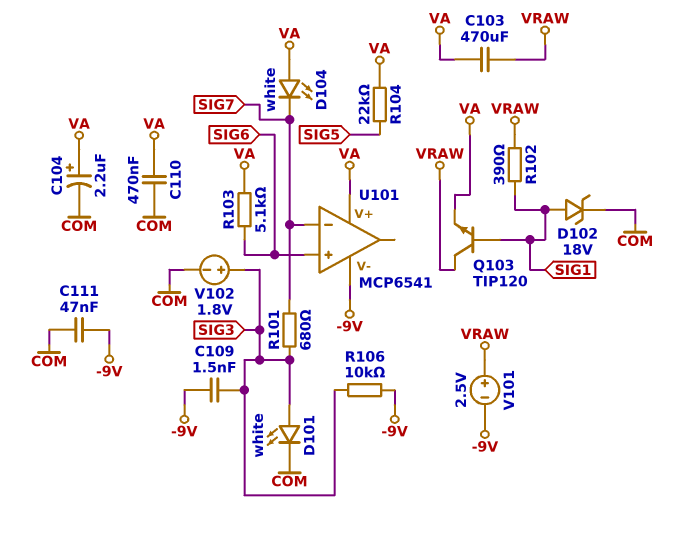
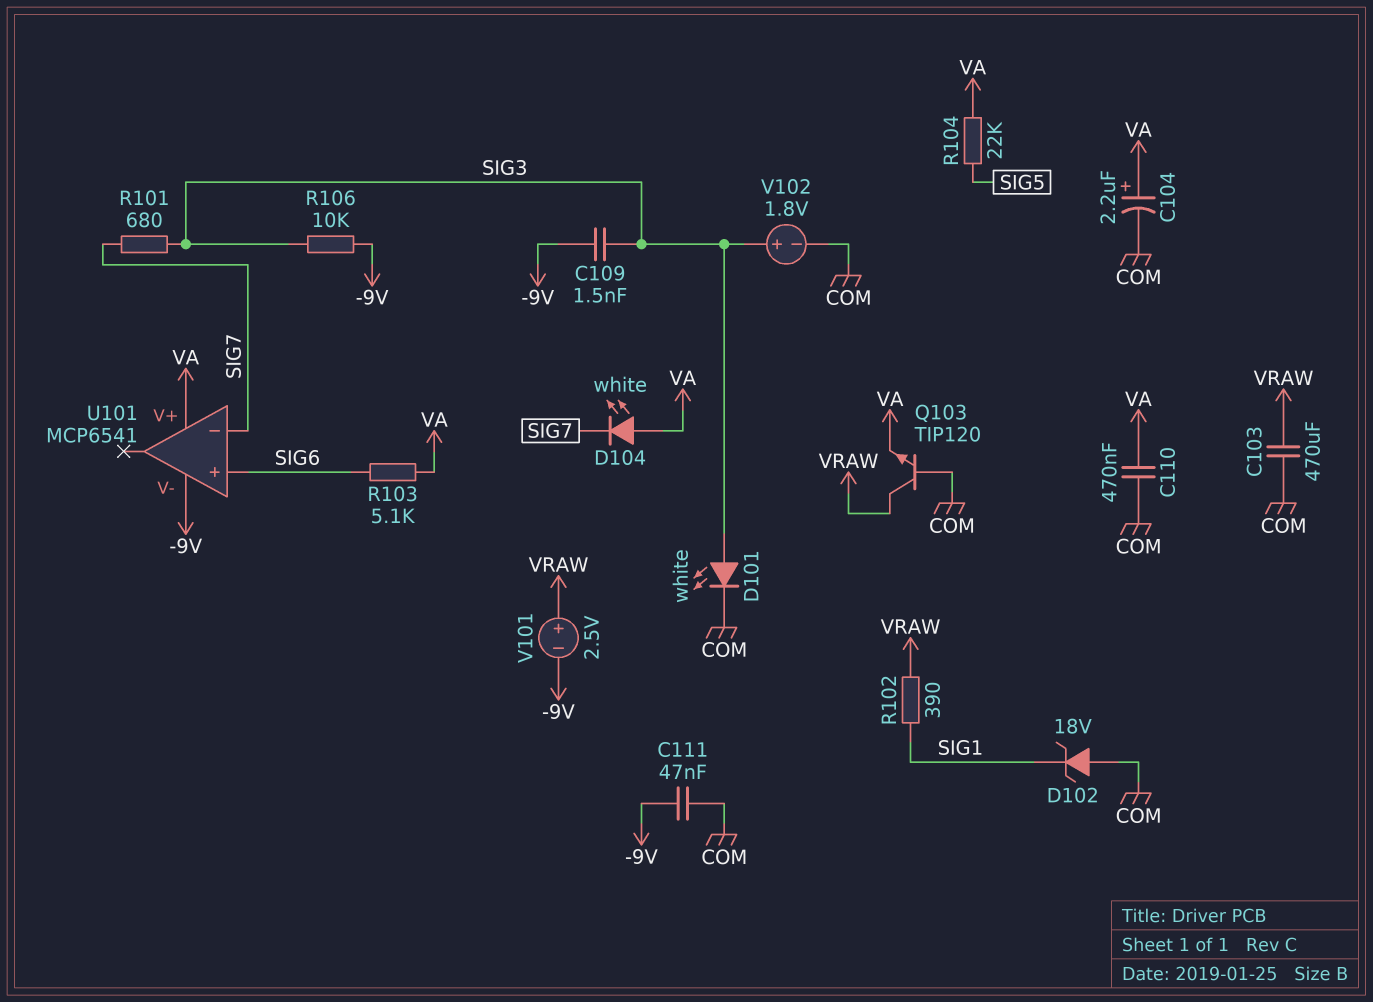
C103: 470uF (VA, VRAW) -> 470uF (COM, VRAW)
D102: zener 18V (A SIG1, K COM) -> zener 18V (A COM, K SIG1)
Q103: NPN TIP120 (B SIG1, C VRAW, E VA) -> NPN TIP120 (B COM, C VRAW, E VA)

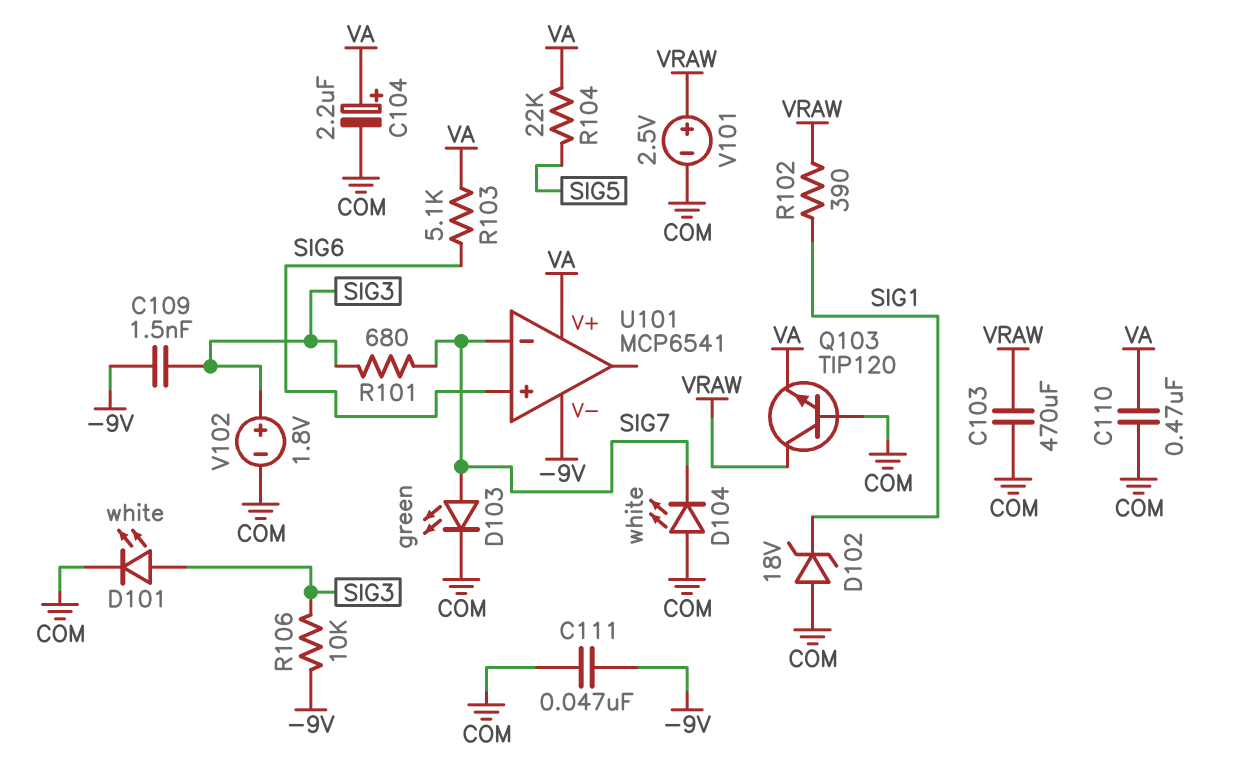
D103: none -> LED green (A SIG7, K COM)
D104: LED white (A VA, K SIG7) -> LED white (A COM, K SIG7)
V101: 2.5V (plus VRAW, minus -9V) -> 2.5V (plus VRAW, minus COM)

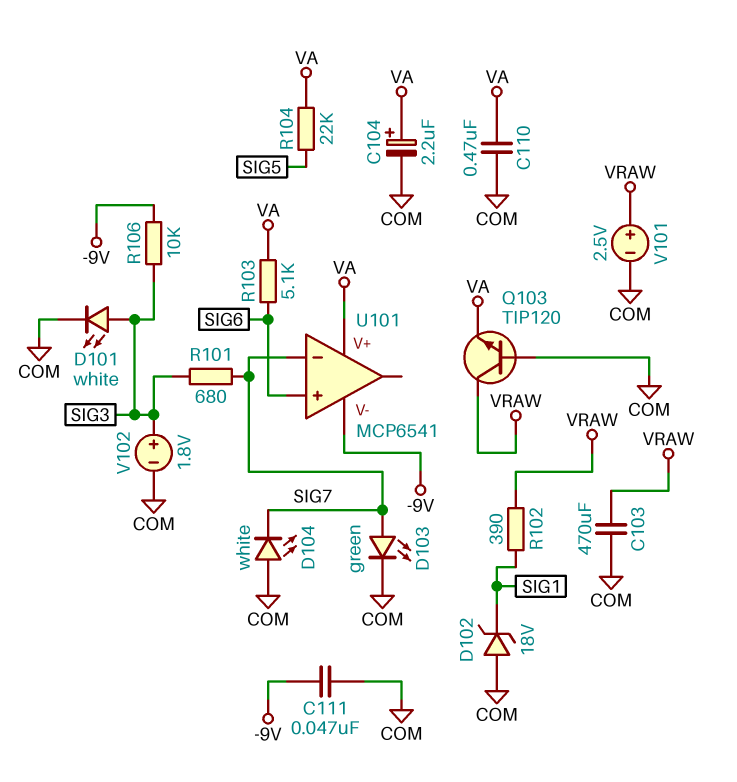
C109: 1.5nF (-9V, SIG3) -> none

++++++++++

### WHAT THIS TASK INVOLVES
Copy the listing exactly. No images belong in the copy.

### ANSWER AREA
C103: 470uF (VA, VRAW) -> 470uF (COM, VRAW)
D102: zener 18V (A SIG1, K COM) -> zener 18V (A COM, K SIG1)
Q103: NPN TIP120 (B SIG1, C VRAW, E VA) -> NPN TIP120 (B COM, C VRAW, E VA)

D103: none -> LED green (A SIG7, K COM)
D104: LED white (A VA, K SIG7) -> LED white (A COM, K SIG7)
V101: 2.5V (plus VRAW, minus -9V) -> 2.5V (plus VRAW, minus COM)

C109: 1.5nF (-9V, SIG3) -> none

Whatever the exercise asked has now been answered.